Problem
Return each line of the data below verbatim; pictures are to be left out.

* * * * * * *

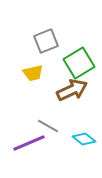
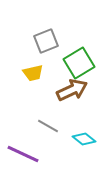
purple line: moved 6 px left, 11 px down; rotated 48 degrees clockwise
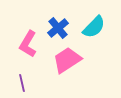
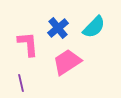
pink L-shape: rotated 144 degrees clockwise
pink trapezoid: moved 2 px down
purple line: moved 1 px left
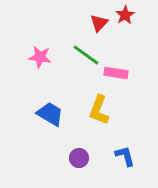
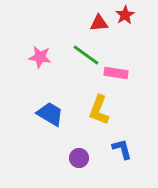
red triangle: rotated 42 degrees clockwise
blue L-shape: moved 3 px left, 7 px up
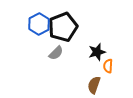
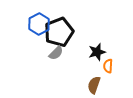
black pentagon: moved 4 px left, 5 px down
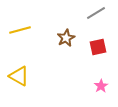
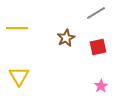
yellow line: moved 3 px left, 2 px up; rotated 15 degrees clockwise
yellow triangle: rotated 30 degrees clockwise
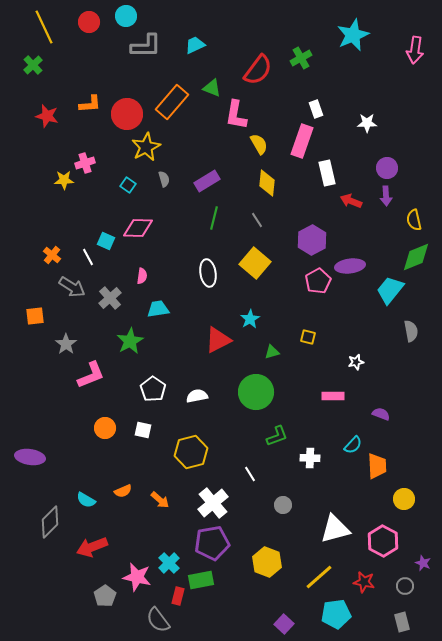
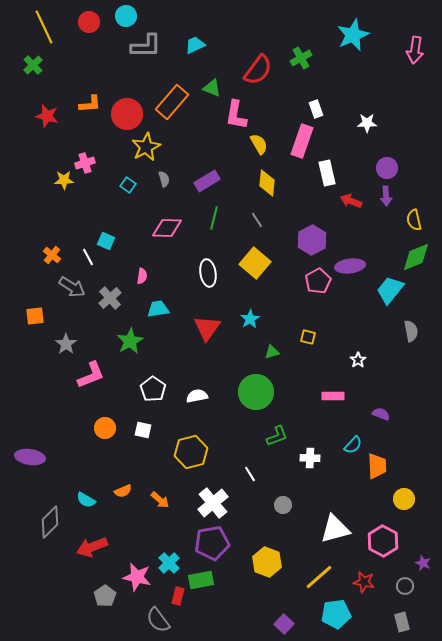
pink diamond at (138, 228): moved 29 px right
red triangle at (218, 340): moved 11 px left, 12 px up; rotated 28 degrees counterclockwise
white star at (356, 362): moved 2 px right, 2 px up; rotated 21 degrees counterclockwise
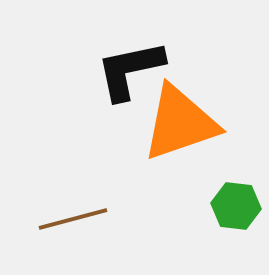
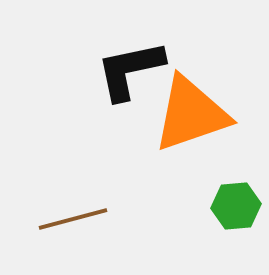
orange triangle: moved 11 px right, 9 px up
green hexagon: rotated 12 degrees counterclockwise
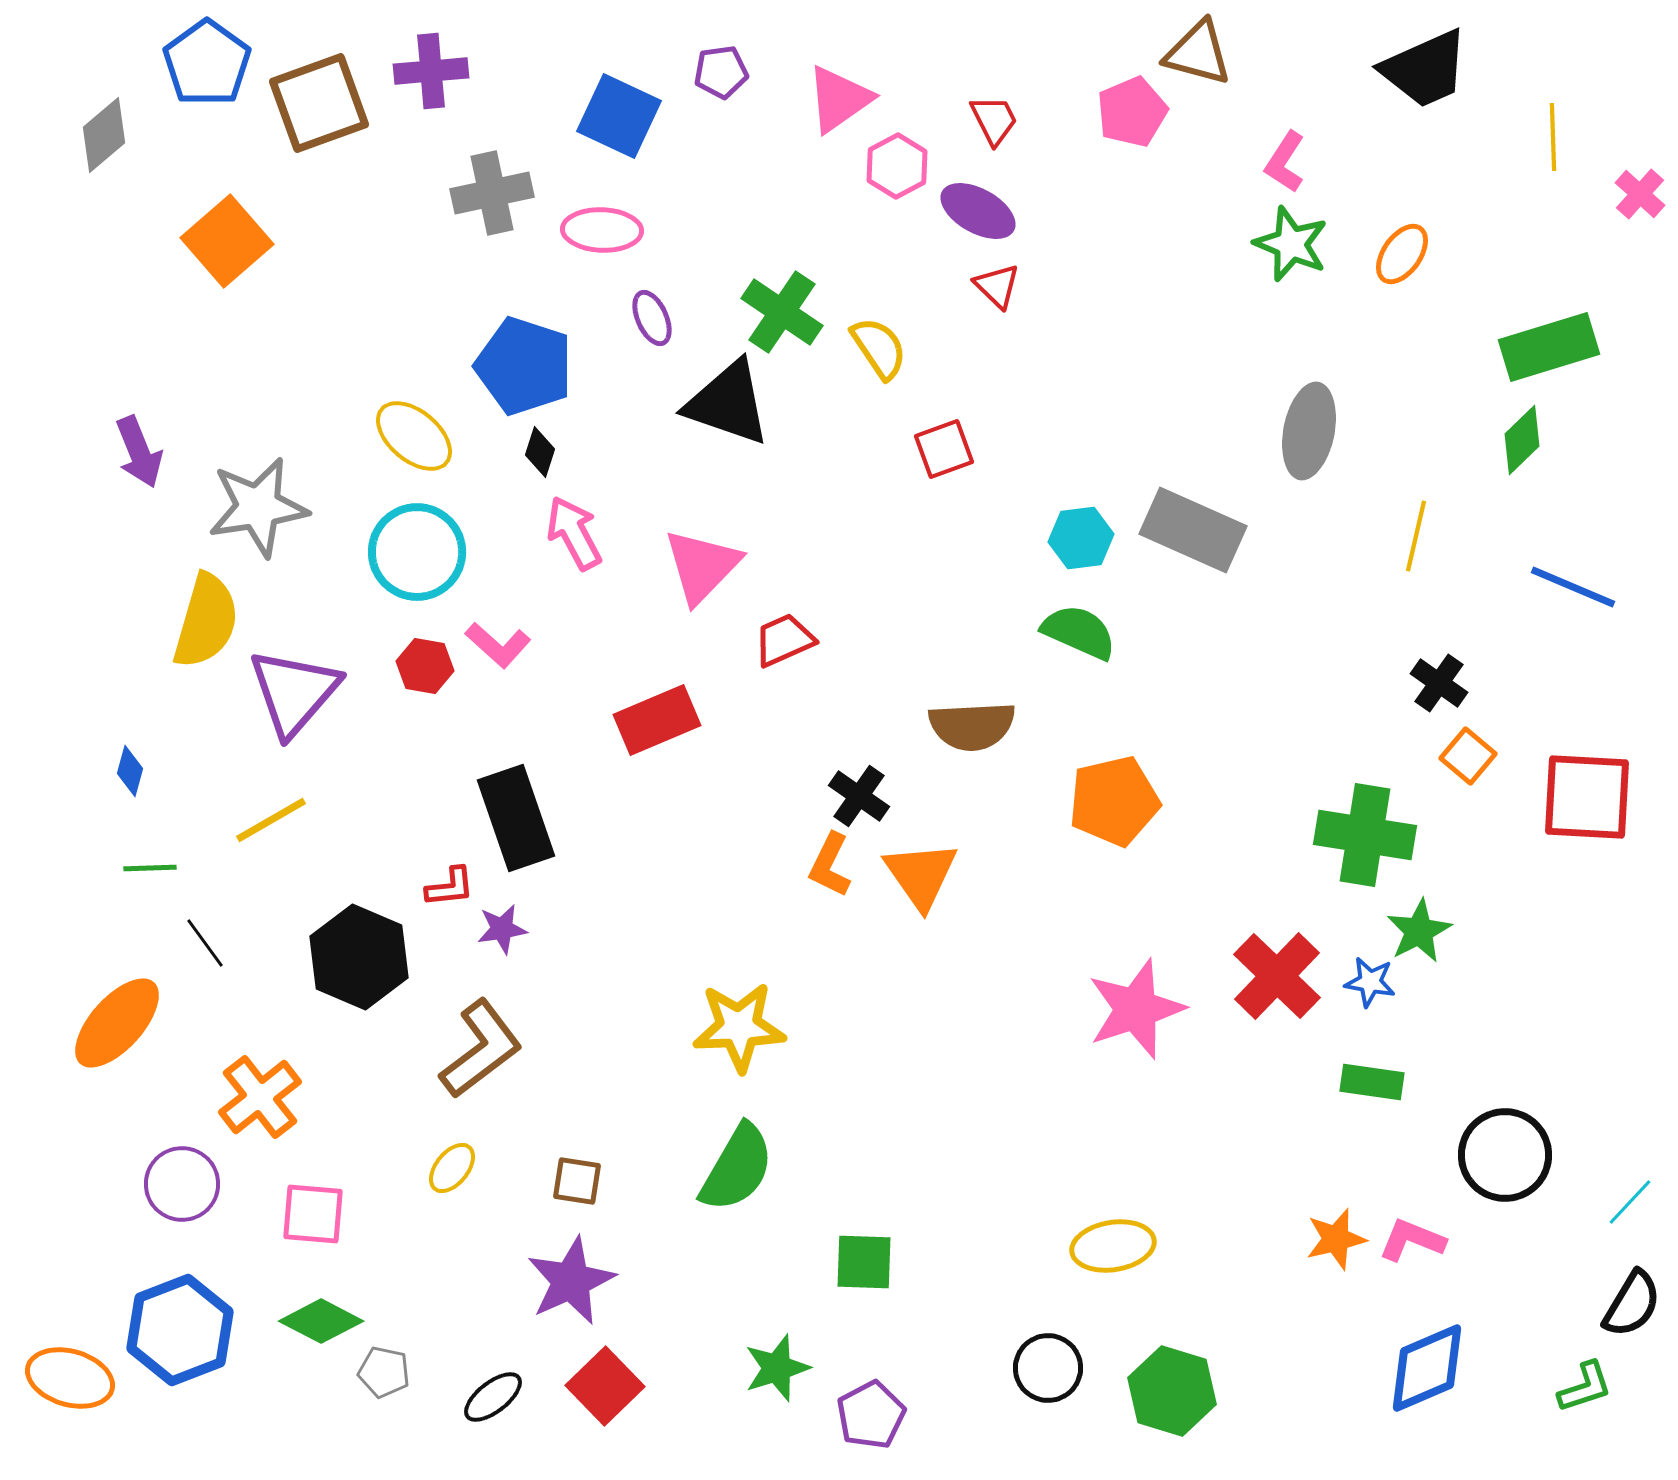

* * * * * * *

Exercise result
purple line: moved 6 px left, 11 px down; rotated 48 degrees clockwise
pink L-shape: rotated 144 degrees clockwise
pink trapezoid: moved 2 px down
purple line: moved 1 px left
red triangle: rotated 42 degrees clockwise
blue L-shape: moved 3 px left, 7 px up
black pentagon: moved 4 px left, 5 px down
yellow line: moved 3 px left, 2 px up; rotated 15 degrees clockwise
yellow triangle: rotated 30 degrees clockwise
pink diamond at (138, 228): moved 29 px right
red triangle at (218, 340): moved 11 px left, 12 px up; rotated 28 degrees counterclockwise
white star at (356, 362): moved 2 px right, 2 px up; rotated 21 degrees counterclockwise
orange triangle: moved 11 px right, 9 px up
green hexagon: rotated 12 degrees counterclockwise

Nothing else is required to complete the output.